'''

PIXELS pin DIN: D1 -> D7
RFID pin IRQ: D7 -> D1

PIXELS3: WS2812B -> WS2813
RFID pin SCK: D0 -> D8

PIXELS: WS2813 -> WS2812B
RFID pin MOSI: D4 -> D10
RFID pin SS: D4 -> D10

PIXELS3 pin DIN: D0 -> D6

'''
'''

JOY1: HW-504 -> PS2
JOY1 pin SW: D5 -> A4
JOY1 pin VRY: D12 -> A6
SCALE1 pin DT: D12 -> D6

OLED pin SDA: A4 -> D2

'''

- _Exercise requirements_: From the records above, copy only the lines starting with the line that holds "RFID pin MOSI: D4 -> D10" and going on through the line that holds "PIXELS3 pin DIN: D0 -> D6", exactly as written.

- _Response_:
RFID pin MOSI: D4 -> D10
RFID pin SS: D4 -> D10

PIXELS3 pin DIN: D0 -> D6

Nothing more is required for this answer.